> _The problem_: Print every line of the listing word for word, but leave out the pictures.

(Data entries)
········

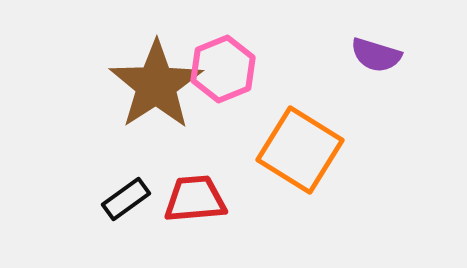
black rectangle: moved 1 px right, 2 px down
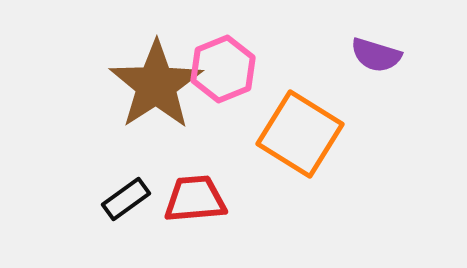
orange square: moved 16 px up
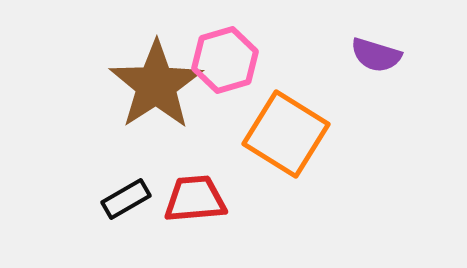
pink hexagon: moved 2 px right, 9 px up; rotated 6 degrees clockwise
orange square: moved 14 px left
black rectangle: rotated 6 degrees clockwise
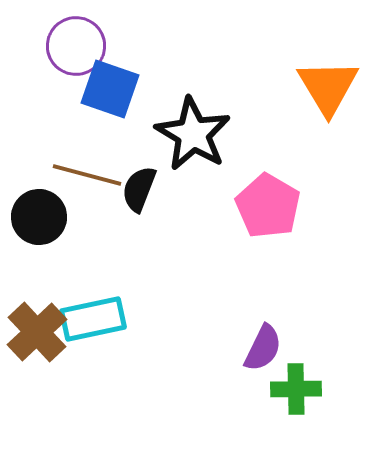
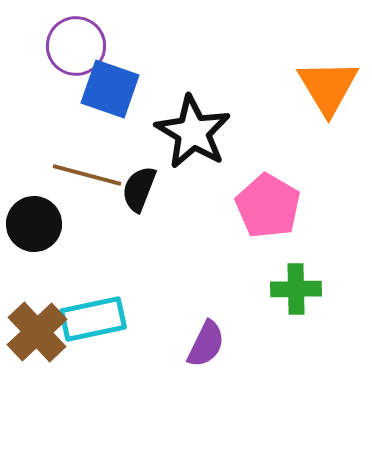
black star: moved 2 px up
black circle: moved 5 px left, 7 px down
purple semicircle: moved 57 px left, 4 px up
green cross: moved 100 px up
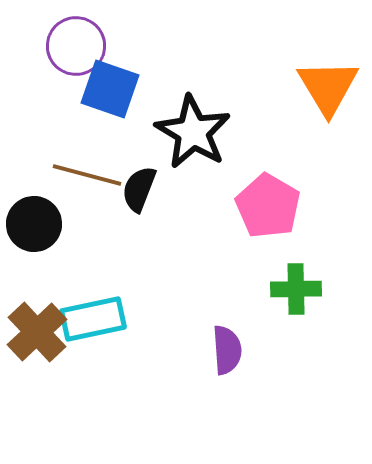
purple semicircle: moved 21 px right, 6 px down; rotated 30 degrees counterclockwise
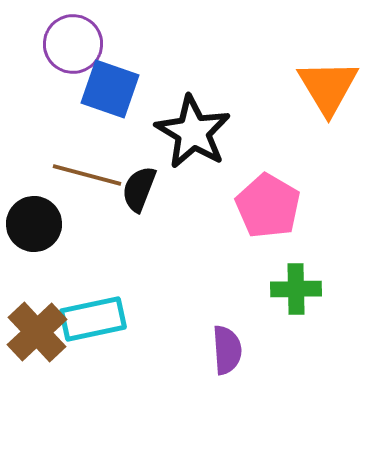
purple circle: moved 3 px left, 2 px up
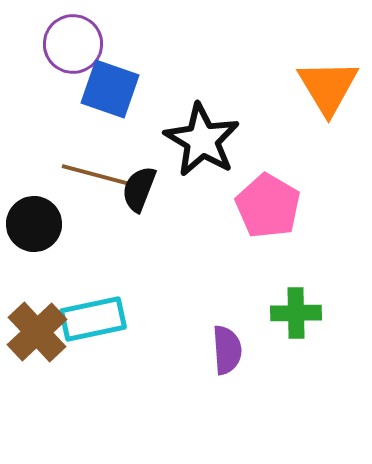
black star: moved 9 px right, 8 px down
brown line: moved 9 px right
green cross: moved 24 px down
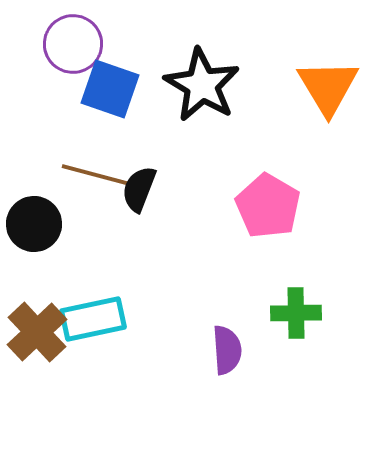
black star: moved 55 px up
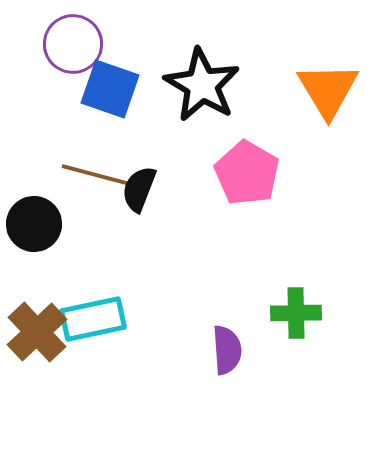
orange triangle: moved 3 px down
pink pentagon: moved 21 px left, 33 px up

········

> _Written reply_:
black rectangle: moved 1 px right, 2 px down
orange square: moved 16 px up
pink hexagon: moved 2 px right, 9 px up; rotated 6 degrees clockwise
orange square: moved 14 px left
black rectangle: rotated 6 degrees clockwise
black star: moved 2 px up
black circle: moved 5 px left, 7 px down
purple semicircle: moved 57 px left, 4 px up
green cross: moved 100 px up
purple semicircle: moved 21 px right, 6 px down; rotated 30 degrees counterclockwise
purple circle: moved 3 px left, 2 px up
black star: moved 9 px right, 8 px down
brown line: moved 9 px right
green cross: moved 24 px down
black star: moved 55 px up
orange triangle: moved 3 px down
pink pentagon: moved 21 px left, 33 px up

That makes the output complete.